* **THE TASK**: Leave the pictures out and restate every line below exactly.

* **SOURCE DATA**:
□ □ □ □ □

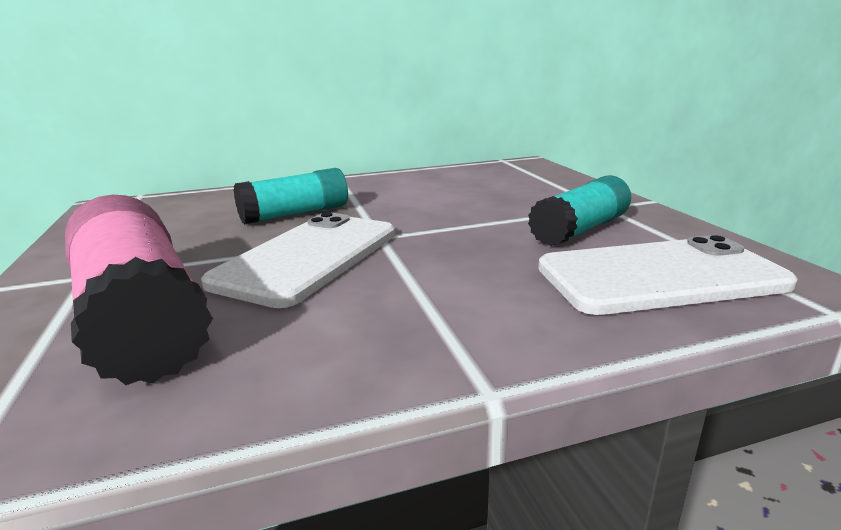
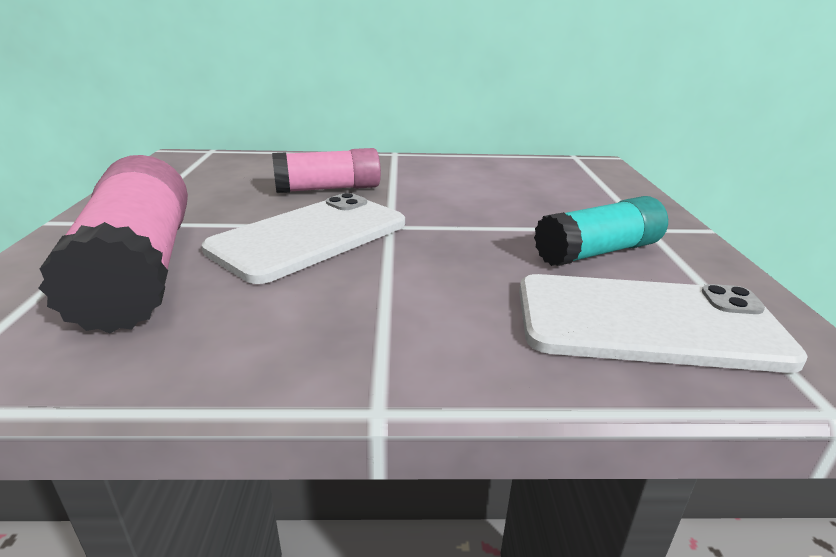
camera: 15 degrees right, 5 degrees up
(295, 214) = (328, 189): turquoise glue stick -> pink glue stick

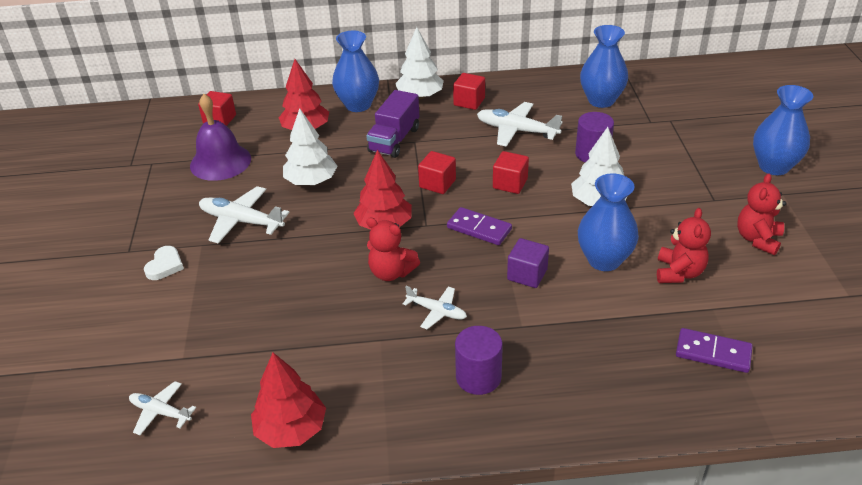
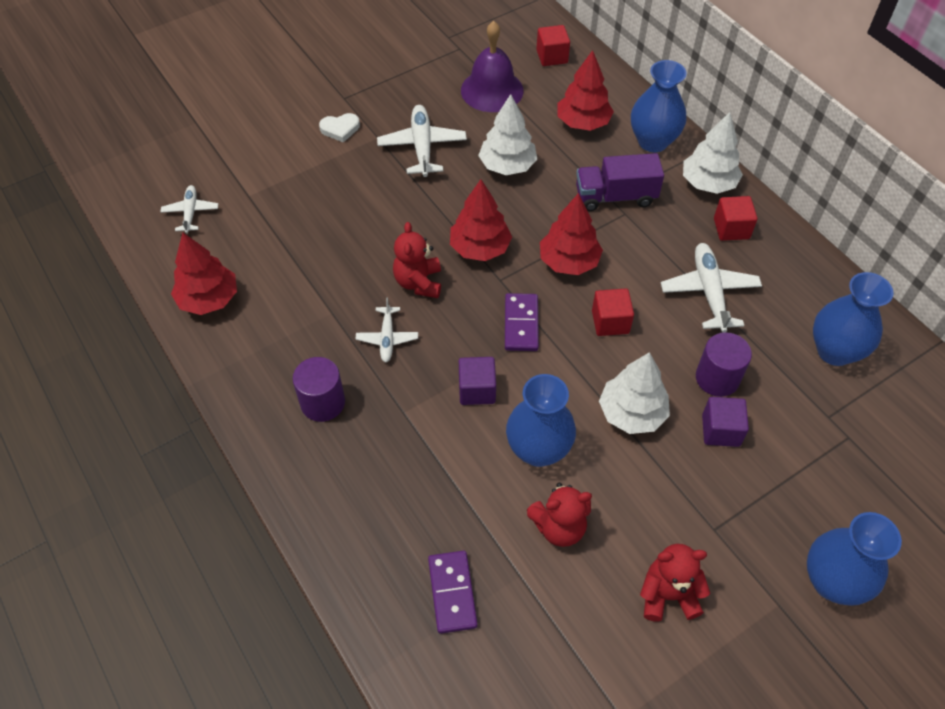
camera: 60 degrees right, 15 degrees up
(437, 183) = (569, 262): red cube -> red tree
(636, 168) = (720, 430): none -> purple cube

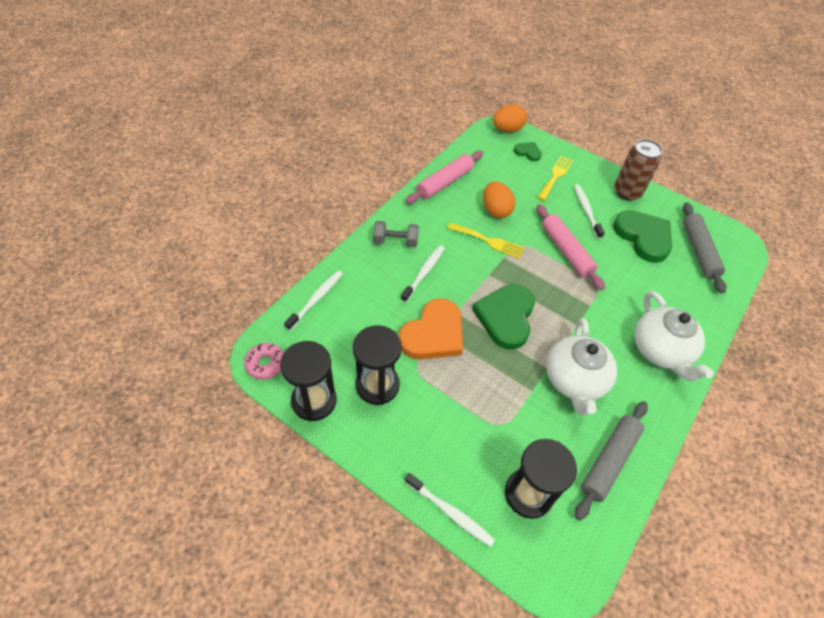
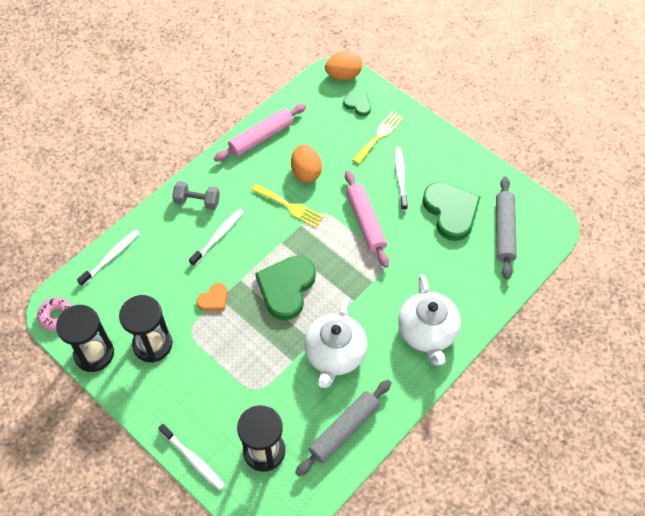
camera: 10 degrees right, 5 degrees up
(433, 334) = (214, 299): orange heart -> orange heart, size x0.49
(627, 192) = (451, 158): brown can -> none

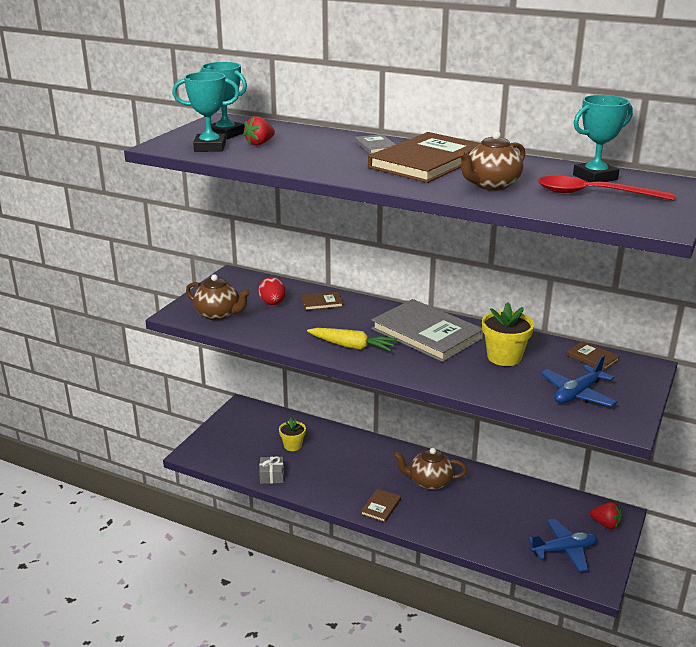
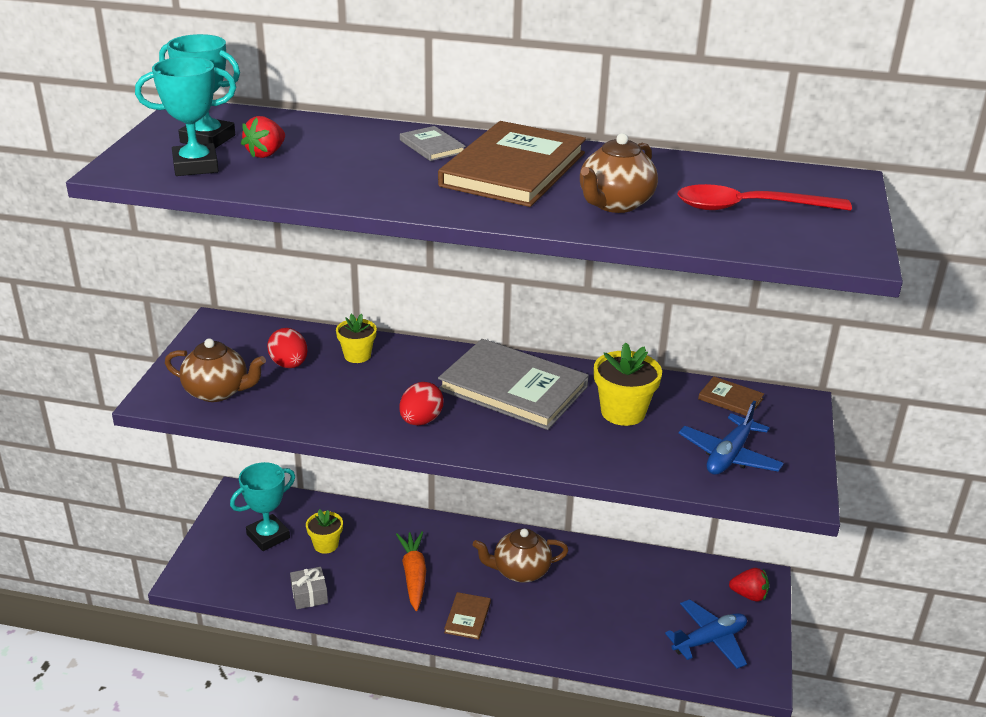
camera: 15 degrees left, 5 degrees up
(322, 303) = (357, 355): brown book -> yellow flower pot
(349, 474) = (414, 575): none -> orange carrot
(352, 346) = (421, 421): yellow carrot -> red egg
(595, 177) = (738, 178): turquoise trophy -> turquoise trophy (268, 536)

□ □ □ □ □

* **TASK RESULT**:
camera: 15 degrees right, 5 degrees up
(295, 214) = (328, 189): turquoise glue stick -> pink glue stick

camera: 60 degrees right, 15 degrees up
(437, 183) = (569, 262): red cube -> red tree
(636, 168) = (720, 430): none -> purple cube

camera: 10 degrees right, 5 degrees up
(433, 334) = (214, 299): orange heart -> orange heart, size x0.49
(627, 192) = (451, 158): brown can -> none

camera: 15 degrees left, 5 degrees up
(322, 303) = (357, 355): brown book -> yellow flower pot
(349, 474) = (414, 575): none -> orange carrot
(352, 346) = (421, 421): yellow carrot -> red egg
(595, 177) = (738, 178): turquoise trophy -> turquoise trophy (268, 536)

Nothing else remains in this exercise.